[Spatial reasoning data]

━━━

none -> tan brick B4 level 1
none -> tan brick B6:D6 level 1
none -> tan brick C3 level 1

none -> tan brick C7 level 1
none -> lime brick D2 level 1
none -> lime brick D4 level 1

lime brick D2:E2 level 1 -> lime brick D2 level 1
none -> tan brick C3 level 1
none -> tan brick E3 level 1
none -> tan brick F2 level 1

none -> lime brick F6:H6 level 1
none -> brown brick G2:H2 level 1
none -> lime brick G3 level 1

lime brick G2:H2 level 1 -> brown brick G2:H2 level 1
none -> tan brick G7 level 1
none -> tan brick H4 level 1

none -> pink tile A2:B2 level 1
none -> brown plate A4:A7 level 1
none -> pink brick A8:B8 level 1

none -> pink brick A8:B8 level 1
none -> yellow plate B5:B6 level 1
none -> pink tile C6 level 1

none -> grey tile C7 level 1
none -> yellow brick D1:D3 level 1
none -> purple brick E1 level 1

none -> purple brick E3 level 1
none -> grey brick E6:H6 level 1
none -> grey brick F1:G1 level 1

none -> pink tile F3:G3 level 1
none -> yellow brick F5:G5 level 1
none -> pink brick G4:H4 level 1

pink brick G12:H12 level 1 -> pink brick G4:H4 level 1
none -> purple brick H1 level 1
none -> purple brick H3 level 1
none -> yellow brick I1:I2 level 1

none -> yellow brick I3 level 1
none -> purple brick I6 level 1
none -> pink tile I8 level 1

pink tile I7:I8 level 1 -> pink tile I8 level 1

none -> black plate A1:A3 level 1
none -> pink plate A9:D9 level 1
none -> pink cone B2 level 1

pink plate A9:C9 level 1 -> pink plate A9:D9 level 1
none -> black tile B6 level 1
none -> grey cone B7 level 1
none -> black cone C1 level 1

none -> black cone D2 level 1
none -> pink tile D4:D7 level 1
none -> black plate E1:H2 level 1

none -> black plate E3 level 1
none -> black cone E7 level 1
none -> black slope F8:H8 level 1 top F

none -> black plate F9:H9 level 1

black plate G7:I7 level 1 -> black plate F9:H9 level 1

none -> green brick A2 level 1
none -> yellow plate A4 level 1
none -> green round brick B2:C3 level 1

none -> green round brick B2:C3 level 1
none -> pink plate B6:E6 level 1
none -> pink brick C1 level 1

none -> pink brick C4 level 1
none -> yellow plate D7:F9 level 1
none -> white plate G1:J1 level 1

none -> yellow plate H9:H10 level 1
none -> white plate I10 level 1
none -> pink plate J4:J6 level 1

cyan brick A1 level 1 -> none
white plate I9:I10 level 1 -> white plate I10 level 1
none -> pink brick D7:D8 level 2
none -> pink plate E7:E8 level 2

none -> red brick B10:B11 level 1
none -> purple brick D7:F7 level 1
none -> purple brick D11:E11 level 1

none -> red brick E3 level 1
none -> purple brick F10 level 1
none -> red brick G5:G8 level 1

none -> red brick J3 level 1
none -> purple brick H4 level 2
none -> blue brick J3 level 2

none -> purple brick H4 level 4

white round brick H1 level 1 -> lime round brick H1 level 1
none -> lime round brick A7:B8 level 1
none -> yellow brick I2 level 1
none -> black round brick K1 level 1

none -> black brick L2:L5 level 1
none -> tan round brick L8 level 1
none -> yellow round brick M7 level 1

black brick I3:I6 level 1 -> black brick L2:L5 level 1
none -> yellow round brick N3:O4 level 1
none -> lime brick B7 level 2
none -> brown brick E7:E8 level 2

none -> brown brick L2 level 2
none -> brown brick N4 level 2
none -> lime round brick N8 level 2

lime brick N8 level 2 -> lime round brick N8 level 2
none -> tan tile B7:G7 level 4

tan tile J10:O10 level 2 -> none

━━━

Brief >> Using only the entries above, output the line with "pink brick G12:H12", the line with "none -> pink plate E7:E8 level 2", and all lines between them, exactly as they stand.

Answer box >>
pink brick G12:H12 level 1 -> pink brick G4:H4 level 1
none -> purple brick H1 level 1
none -> purple brick H3 level 1
none -> yellow brick I1:I2 level 1

none -> yellow brick I3 level 1
none -> purple brick I6 level 1
none -> pink tile I8 level 1

pink tile I7:I8 level 1 -> pink tile I8 level 1

none -> black plate A1:A3 level 1
none -> pink plate A9:D9 level 1
none -> pink cone B2 level 1

pink plate A9:C9 level 1 -> pink plate A9:D9 level 1
none -> black tile B6 level 1
none -> grey cone B7 level 1
none -> black cone C1 level 1

none -> black cone D2 level 1
none -> pink tile D4:D7 level 1
none -> black plate E1:H2 level 1

none -> black plate E3 level 1
none -> black cone E7 level 1
none -> black slope F8:H8 level 1 top F

none -> black plate F9:H9 level 1

black plate G7:I7 level 1 -> black plate F9:H9 level 1

none -> green brick A2 level 1
none -> yellow plate A4 level 1
none -> green round brick B2:C3 level 1

none -> green round brick B2:C3 level 1
none -> pink plate B6:E6 level 1
none -> pink brick C1 level 1

none -> pink brick C4 level 1
none -> yellow plate D7:F9 level 1
none -> white plate G1:J1 level 1

none -> yellow plate H9:H10 level 1
none -> white plate I10 level 1
none -> pink plate J4:J6 level 1

cyan brick A1 level 1 -> none
white plate I9:I10 level 1 -> white plate I10 level 1
none -> pink brick D7:D8 level 2
none -> pink plate E7:E8 level 2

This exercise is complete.